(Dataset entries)
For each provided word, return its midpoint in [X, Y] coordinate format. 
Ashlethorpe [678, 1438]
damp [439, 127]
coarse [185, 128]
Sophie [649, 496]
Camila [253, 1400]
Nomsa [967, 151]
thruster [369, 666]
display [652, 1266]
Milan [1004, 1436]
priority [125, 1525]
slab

→ **AIM OF THE EXERCISE**:
Reproduce each of the entries above verbatim, with nothing left out or changed.

→ **THE REPLY**:
For each provided word, return its midpoint in [X, Y] coordinate format. 
Ashlethorpe [678, 1438]
damp [439, 127]
coarse [185, 128]
Sophie [649, 496]
Camila [253, 1400]
Nomsa [967, 151]
thruster [369, 666]
display [652, 1266]
Milan [1004, 1436]
priority [125, 1525]
slab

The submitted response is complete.